Say how many lines in the entries hold the word "white", and reply with that number only.

Segment Start: Data records

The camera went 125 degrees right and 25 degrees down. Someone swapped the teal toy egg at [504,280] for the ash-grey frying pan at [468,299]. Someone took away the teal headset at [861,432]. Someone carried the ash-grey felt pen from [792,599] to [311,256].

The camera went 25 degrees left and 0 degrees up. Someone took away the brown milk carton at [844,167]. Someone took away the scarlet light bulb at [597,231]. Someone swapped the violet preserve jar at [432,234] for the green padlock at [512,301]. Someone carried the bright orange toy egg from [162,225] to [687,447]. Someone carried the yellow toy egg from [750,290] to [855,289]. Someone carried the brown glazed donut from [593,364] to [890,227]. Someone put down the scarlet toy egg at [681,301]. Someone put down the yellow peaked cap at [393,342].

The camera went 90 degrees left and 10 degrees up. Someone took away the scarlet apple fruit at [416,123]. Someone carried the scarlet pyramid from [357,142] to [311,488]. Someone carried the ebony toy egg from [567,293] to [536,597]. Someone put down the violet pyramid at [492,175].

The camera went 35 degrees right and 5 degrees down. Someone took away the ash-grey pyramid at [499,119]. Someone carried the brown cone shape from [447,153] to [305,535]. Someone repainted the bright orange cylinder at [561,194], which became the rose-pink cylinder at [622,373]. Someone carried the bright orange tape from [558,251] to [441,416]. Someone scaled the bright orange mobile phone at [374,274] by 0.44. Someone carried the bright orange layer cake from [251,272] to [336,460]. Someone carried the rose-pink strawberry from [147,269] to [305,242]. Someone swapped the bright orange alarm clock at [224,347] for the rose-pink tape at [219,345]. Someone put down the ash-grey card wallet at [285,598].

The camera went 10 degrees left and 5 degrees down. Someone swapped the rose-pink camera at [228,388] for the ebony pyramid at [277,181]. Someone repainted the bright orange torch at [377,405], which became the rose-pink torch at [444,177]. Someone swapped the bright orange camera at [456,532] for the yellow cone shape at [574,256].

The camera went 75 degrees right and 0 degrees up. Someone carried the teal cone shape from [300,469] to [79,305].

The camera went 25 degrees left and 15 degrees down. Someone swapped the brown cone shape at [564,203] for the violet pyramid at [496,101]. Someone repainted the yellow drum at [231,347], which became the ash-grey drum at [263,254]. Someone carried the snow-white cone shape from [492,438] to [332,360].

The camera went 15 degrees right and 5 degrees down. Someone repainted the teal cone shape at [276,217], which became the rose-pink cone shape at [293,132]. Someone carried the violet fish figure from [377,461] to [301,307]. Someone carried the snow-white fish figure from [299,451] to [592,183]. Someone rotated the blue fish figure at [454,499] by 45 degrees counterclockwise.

Segment End: Data records

**Expected answer**
2